**Input data**
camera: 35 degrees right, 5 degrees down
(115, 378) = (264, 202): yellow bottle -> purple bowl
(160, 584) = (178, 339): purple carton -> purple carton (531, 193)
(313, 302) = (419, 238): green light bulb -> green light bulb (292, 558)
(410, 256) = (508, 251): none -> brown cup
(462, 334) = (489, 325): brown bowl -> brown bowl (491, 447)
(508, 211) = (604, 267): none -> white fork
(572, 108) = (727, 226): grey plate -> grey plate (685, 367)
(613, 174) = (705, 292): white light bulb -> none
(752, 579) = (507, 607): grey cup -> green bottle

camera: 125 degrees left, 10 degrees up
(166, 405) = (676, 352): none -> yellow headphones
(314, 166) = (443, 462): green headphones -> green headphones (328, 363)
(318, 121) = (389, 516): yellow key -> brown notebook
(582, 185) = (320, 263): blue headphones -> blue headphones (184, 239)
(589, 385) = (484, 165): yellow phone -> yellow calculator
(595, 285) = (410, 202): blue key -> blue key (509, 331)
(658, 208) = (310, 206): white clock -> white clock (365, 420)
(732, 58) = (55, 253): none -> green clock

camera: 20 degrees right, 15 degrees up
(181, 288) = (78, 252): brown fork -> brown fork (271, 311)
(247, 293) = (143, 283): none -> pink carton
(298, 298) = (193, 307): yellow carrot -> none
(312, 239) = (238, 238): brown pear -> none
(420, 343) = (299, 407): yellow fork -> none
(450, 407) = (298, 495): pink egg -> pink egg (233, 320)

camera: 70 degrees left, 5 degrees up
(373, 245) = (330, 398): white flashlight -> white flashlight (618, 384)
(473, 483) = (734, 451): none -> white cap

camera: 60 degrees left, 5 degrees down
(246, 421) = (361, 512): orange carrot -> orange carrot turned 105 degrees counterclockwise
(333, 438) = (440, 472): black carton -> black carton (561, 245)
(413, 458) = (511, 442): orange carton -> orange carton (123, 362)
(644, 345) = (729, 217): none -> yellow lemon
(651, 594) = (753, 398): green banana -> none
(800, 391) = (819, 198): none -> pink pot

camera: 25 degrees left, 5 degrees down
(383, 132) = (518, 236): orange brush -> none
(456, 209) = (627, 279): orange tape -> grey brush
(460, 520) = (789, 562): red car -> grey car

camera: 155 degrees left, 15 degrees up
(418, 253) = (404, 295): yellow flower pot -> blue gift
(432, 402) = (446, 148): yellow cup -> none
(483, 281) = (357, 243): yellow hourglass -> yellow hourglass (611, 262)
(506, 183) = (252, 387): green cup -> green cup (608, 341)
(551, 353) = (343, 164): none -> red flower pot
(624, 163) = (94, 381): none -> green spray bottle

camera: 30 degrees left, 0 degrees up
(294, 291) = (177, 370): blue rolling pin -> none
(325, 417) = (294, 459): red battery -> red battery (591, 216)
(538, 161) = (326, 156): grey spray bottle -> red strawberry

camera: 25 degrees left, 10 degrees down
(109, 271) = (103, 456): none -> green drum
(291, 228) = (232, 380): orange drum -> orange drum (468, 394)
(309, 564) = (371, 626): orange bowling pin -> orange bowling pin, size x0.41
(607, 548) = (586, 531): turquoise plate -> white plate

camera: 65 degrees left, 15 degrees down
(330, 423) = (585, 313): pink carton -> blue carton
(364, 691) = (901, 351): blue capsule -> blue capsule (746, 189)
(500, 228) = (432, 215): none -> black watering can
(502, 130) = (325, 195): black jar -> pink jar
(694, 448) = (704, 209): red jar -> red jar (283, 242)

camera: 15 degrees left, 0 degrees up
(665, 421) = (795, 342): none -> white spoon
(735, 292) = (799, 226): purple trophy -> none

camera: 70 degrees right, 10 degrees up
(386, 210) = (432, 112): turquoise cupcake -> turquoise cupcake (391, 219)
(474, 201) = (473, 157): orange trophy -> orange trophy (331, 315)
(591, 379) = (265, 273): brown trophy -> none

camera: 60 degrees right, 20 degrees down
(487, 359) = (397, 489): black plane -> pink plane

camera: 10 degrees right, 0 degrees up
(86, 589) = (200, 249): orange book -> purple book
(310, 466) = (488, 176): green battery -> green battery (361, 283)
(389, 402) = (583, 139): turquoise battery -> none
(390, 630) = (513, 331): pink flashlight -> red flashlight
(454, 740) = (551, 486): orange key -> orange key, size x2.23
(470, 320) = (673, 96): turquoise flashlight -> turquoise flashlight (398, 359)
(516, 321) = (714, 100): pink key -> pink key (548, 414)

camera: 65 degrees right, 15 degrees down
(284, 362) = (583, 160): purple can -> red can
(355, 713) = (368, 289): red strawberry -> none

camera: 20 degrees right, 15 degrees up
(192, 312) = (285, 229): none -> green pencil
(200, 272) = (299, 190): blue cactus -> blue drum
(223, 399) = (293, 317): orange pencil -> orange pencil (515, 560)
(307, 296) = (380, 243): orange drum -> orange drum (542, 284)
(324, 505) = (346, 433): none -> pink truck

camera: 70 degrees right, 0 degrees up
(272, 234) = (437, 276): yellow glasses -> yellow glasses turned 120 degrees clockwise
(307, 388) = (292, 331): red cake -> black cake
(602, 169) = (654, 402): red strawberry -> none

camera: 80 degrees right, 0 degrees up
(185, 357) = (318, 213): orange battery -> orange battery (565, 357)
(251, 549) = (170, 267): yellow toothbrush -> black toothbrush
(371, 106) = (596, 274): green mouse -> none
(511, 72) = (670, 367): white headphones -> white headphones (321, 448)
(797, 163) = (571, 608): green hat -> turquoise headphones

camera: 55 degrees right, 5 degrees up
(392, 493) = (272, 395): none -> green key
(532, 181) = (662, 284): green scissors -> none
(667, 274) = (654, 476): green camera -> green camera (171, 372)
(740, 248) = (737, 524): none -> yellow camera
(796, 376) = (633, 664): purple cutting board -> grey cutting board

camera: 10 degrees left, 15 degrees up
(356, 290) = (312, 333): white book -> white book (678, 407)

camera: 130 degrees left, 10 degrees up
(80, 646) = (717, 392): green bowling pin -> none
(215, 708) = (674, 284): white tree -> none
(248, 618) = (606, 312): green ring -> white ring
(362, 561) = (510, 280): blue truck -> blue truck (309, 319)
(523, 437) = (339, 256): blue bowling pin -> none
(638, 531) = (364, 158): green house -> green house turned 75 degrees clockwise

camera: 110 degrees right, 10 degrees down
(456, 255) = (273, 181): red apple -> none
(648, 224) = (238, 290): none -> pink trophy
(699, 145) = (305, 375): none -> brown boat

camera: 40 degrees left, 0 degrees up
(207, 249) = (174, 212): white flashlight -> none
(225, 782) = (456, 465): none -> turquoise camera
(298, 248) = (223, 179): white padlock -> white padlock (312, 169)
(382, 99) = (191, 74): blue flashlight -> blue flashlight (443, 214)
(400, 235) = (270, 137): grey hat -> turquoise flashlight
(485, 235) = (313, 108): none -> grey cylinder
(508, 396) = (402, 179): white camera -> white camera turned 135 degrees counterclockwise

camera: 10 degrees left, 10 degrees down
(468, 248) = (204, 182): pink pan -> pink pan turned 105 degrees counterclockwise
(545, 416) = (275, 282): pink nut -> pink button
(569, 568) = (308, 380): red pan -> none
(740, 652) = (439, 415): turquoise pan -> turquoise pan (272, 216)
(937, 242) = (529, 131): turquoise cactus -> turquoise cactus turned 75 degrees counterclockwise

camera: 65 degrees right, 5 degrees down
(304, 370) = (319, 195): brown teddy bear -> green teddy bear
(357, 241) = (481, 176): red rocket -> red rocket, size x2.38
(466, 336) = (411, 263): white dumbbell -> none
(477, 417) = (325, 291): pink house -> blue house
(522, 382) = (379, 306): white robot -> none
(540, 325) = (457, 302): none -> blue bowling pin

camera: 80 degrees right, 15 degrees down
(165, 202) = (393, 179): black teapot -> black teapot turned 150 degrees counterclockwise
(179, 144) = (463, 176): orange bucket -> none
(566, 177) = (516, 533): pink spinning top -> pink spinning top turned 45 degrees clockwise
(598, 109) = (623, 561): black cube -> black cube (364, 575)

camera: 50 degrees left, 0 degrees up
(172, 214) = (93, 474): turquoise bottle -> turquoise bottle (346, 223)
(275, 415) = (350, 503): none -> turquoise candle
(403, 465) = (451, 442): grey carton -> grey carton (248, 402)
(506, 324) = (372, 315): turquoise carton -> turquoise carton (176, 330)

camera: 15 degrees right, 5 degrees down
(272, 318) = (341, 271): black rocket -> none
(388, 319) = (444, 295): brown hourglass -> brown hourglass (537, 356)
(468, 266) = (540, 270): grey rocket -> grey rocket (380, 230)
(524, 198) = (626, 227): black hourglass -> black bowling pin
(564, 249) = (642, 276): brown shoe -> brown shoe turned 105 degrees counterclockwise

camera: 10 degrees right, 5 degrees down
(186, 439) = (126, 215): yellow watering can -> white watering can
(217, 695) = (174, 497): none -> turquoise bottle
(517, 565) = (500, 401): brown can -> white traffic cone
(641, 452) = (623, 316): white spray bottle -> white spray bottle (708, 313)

**What to produce**
Please copy the lines above from the line with "(613, 174) = (705, 292): white" up to and including the line with "(420, 343) = (299, 407): yellow fork -> none", exactly as written and with nothing else.

**Response area**
(613, 174) = (705, 292): white light bulb -> none
(752, 579) = (507, 607): grey cup -> green bottle

camera: 125 degrees left, 10 degrees up
(166, 405) = (676, 352): none -> yellow headphones
(314, 166) = (443, 462): green headphones -> green headphones (328, 363)
(318, 121) = (389, 516): yellow key -> brown notebook
(582, 185) = (320, 263): blue headphones -> blue headphones (184, 239)
(589, 385) = (484, 165): yellow phone -> yellow calculator
(595, 285) = (410, 202): blue key -> blue key (509, 331)
(658, 208) = (310, 206): white clock -> white clock (365, 420)
(732, 58) = (55, 253): none -> green clock

camera: 20 degrees right, 15 degrees up
(181, 288) = (78, 252): brown fork -> brown fork (271, 311)
(247, 293) = (143, 283): none -> pink carton
(298, 298) = (193, 307): yellow carrot -> none
(312, 239) = (238, 238): brown pear -> none
(420, 343) = (299, 407): yellow fork -> none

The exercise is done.